Change listing data:
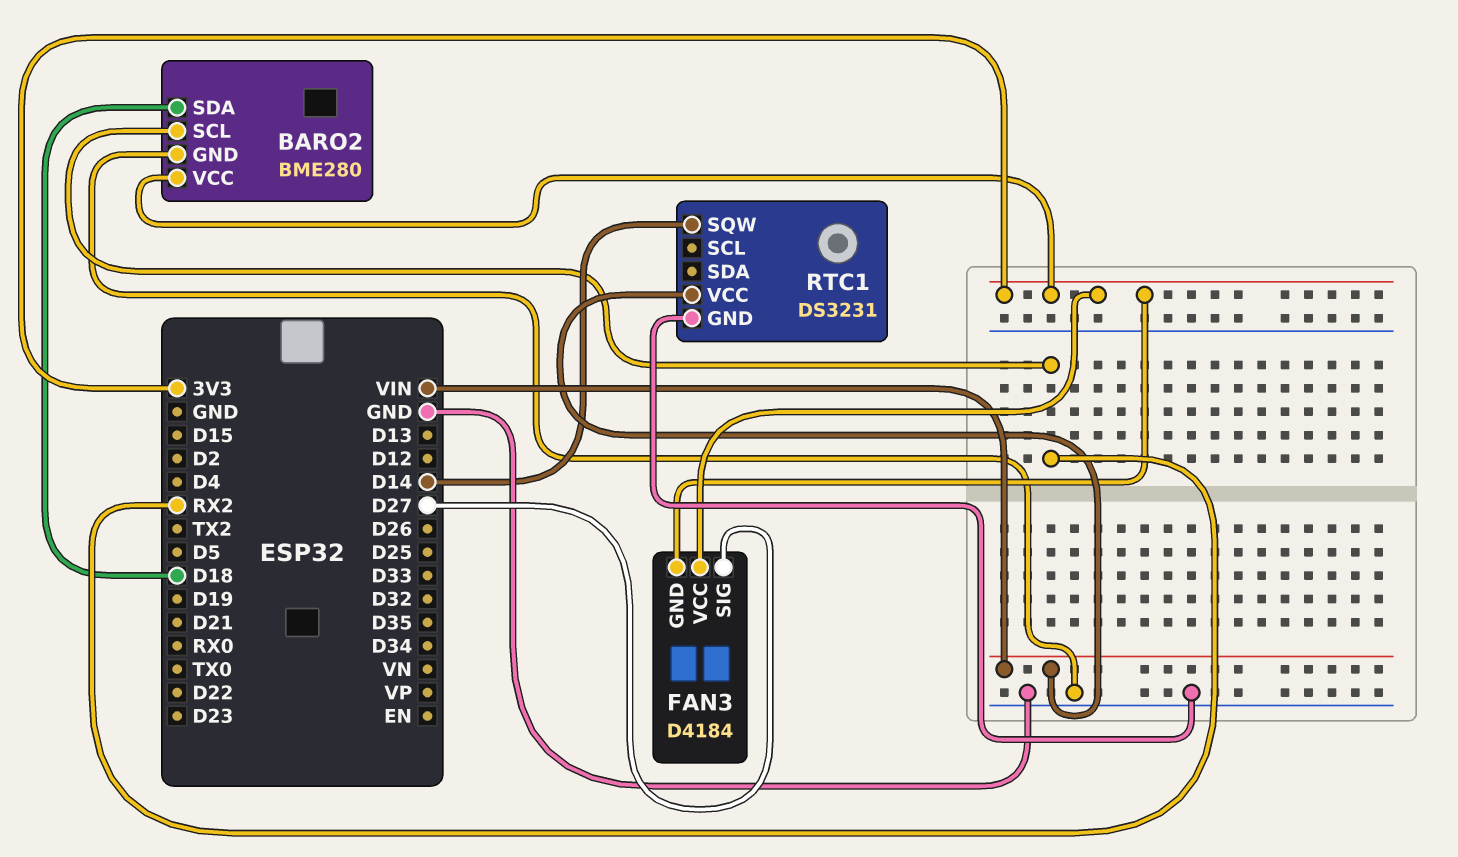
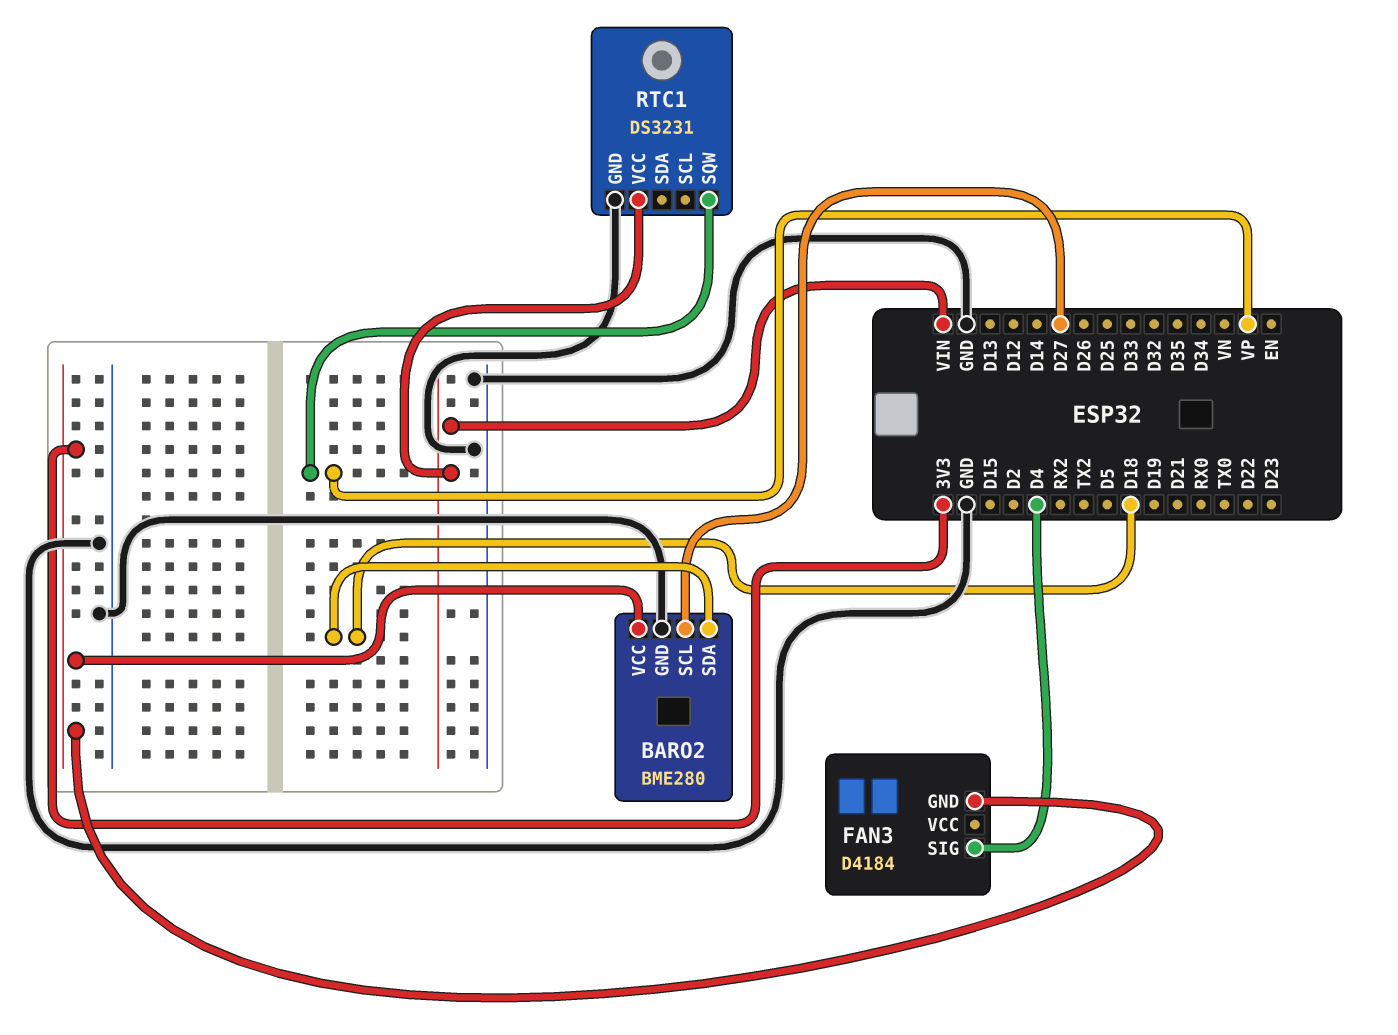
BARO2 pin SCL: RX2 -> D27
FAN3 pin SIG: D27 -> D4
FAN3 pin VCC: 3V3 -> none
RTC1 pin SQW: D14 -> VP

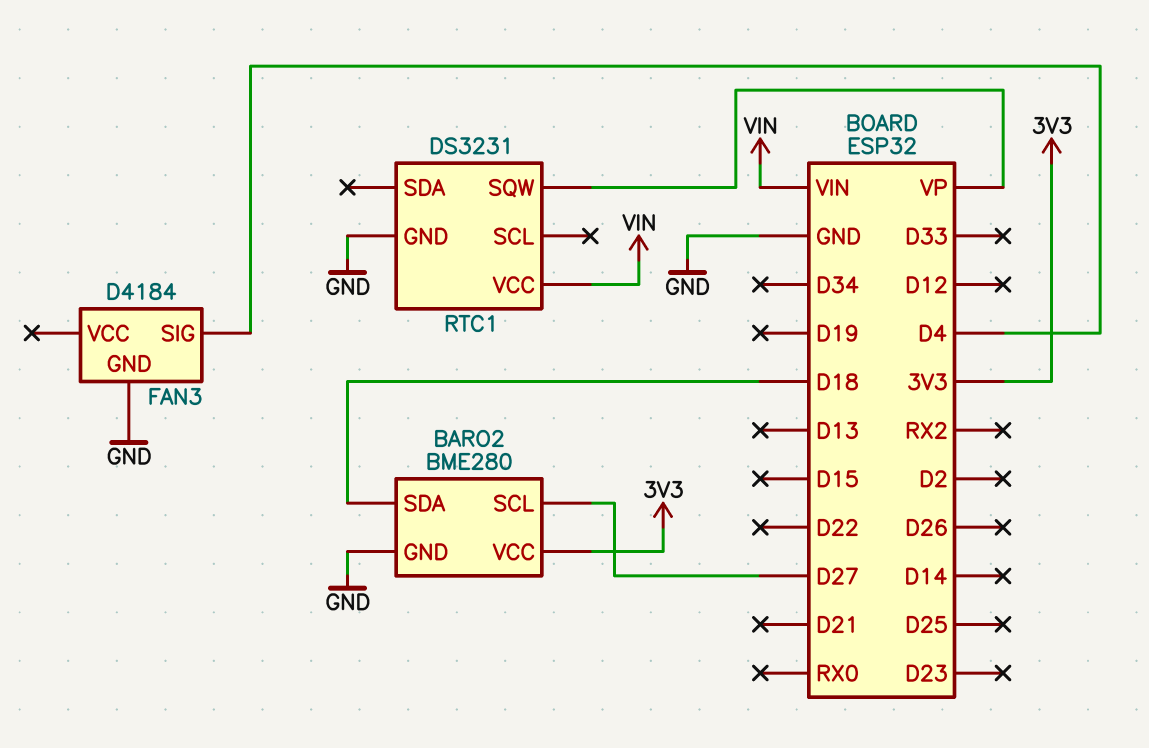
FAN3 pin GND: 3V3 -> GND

...

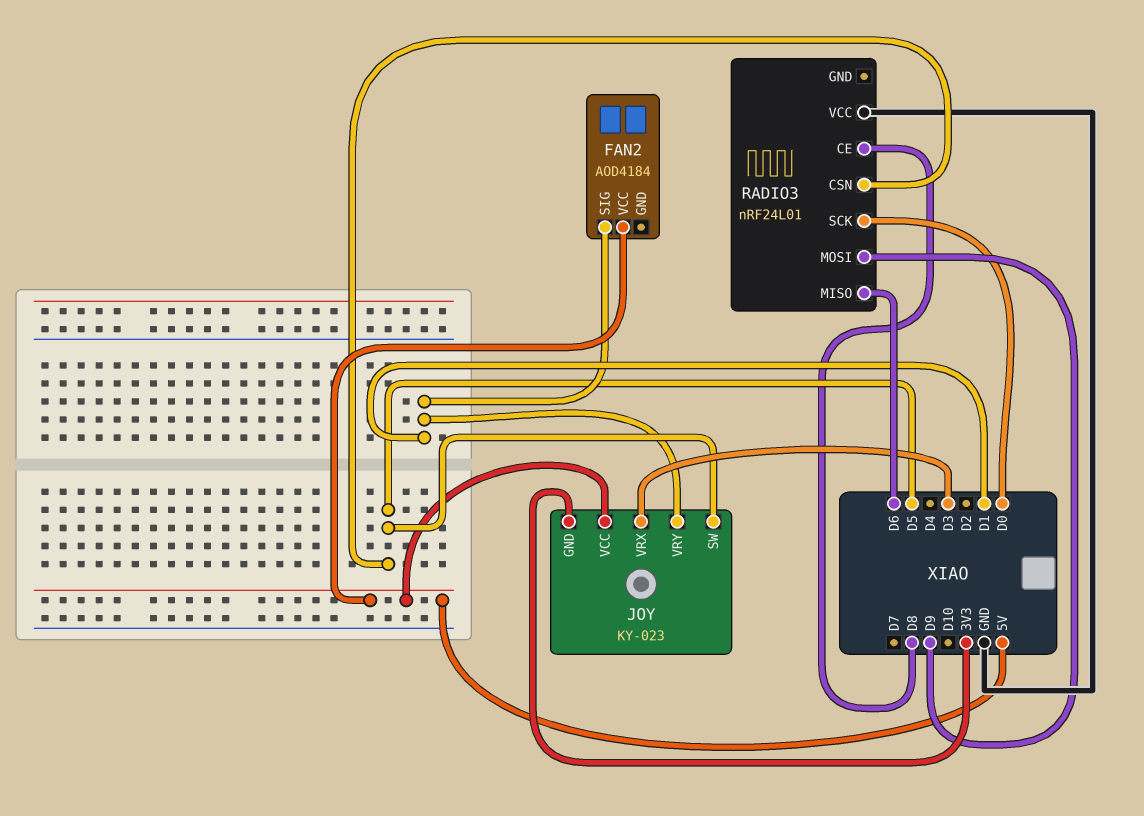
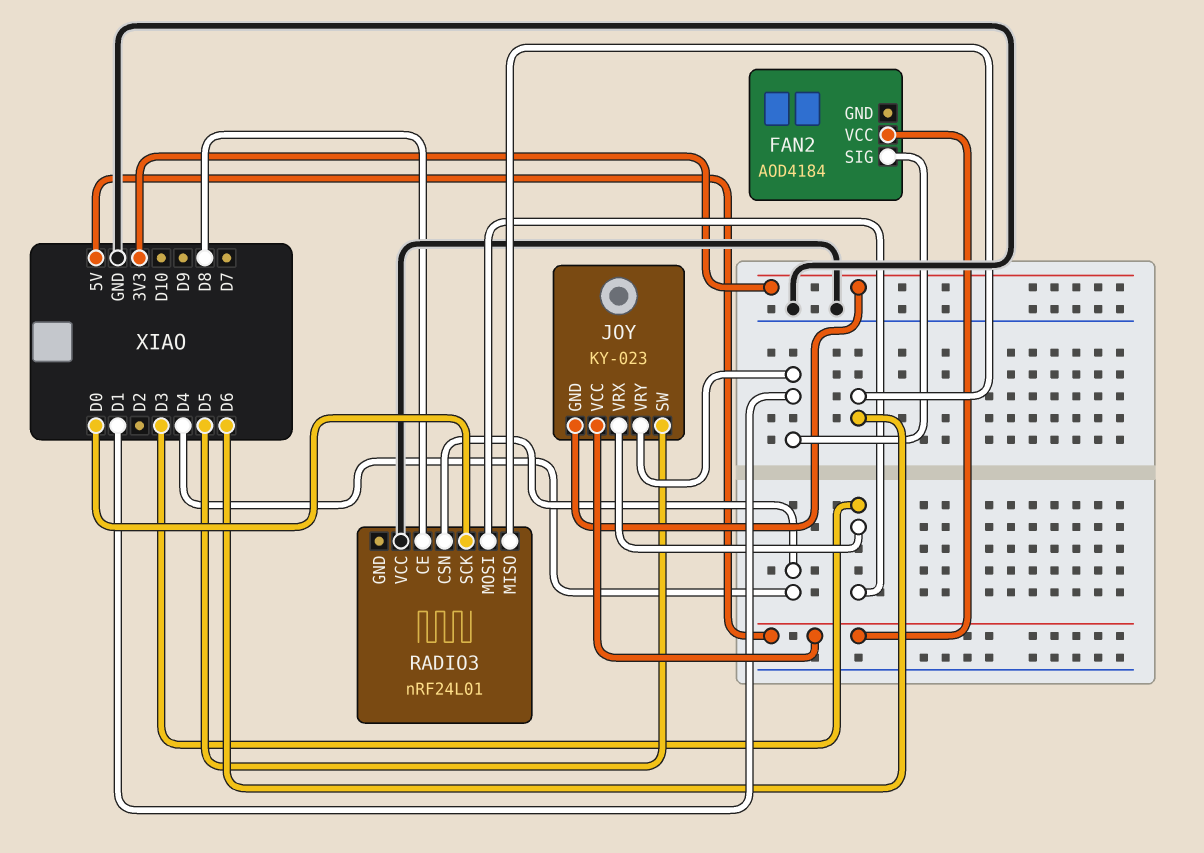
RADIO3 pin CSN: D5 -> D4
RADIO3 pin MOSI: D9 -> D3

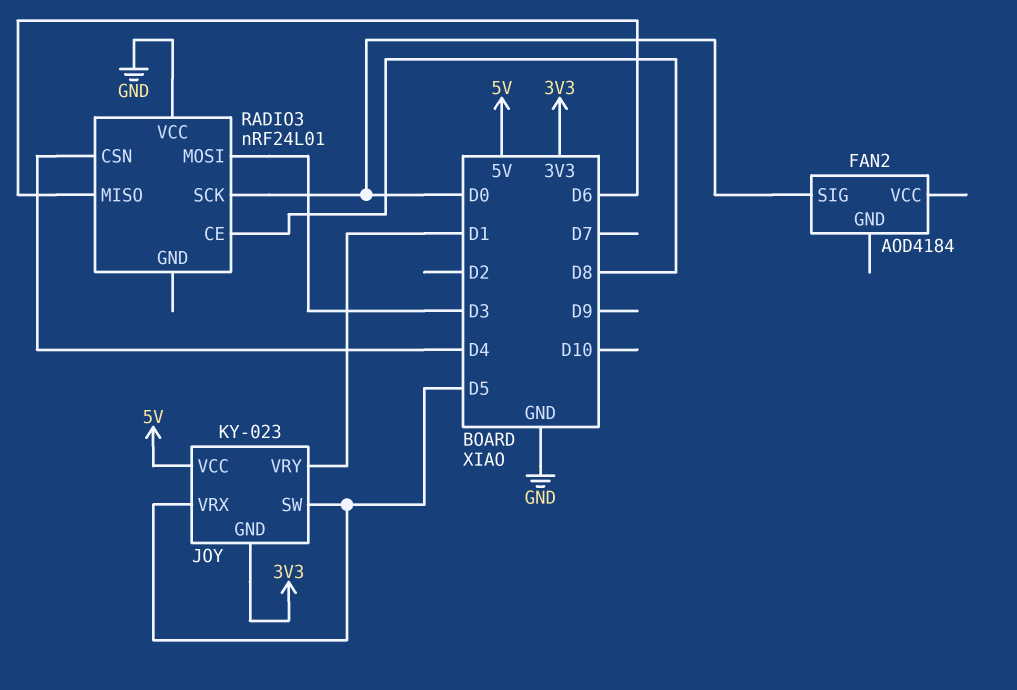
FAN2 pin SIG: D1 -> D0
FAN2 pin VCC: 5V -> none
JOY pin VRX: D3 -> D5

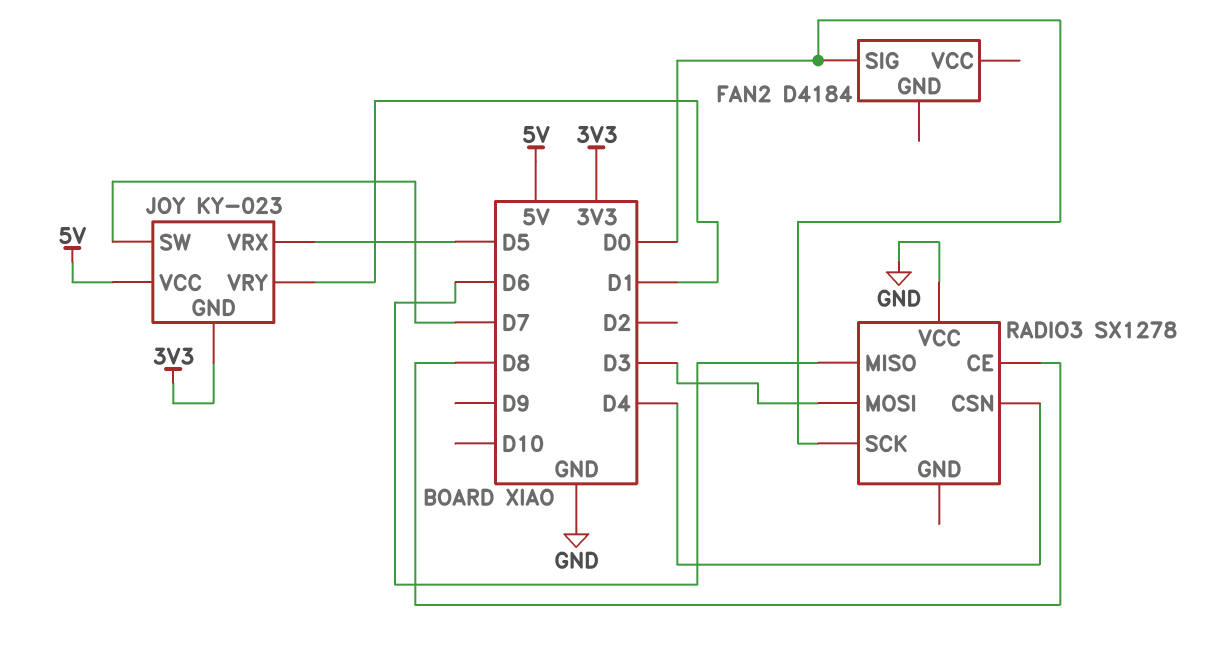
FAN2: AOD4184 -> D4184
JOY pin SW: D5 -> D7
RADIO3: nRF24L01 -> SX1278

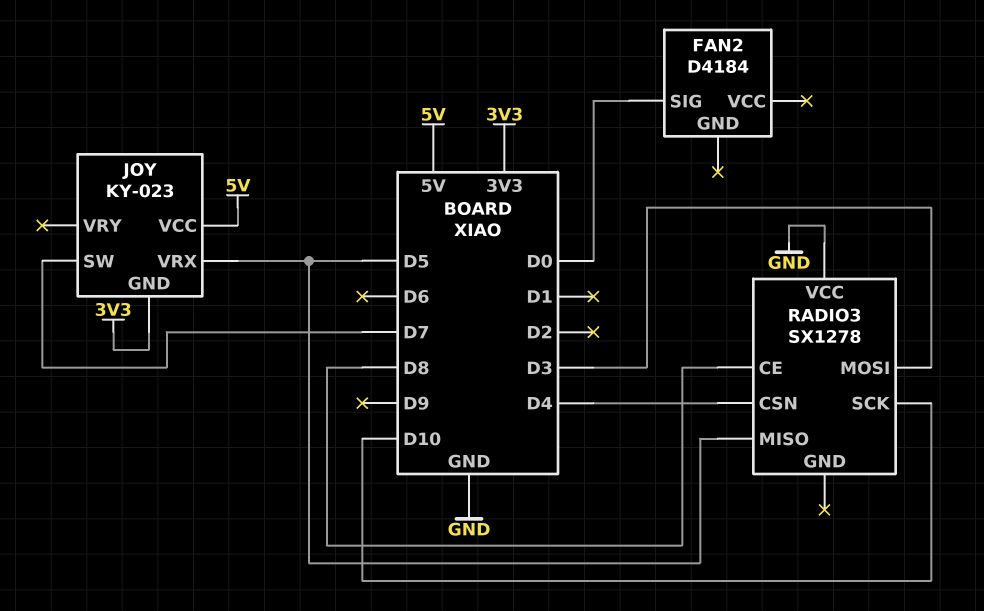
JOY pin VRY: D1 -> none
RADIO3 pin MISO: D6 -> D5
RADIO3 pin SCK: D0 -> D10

§ **Task**
Look above for the line with "BARO2 pin SCL: RX2 -> D27" and copy exactly from it through the line with "FAN3 pin GND: 3V3 -> GND", both included. Omit the pictures.

§ **Task output**
BARO2 pin SCL: RX2 -> D27
FAN3 pin SIG: D27 -> D4
FAN3 pin VCC: 3V3 -> none
RTC1 pin SQW: D14 -> VP

FAN3 pin GND: 3V3 -> GND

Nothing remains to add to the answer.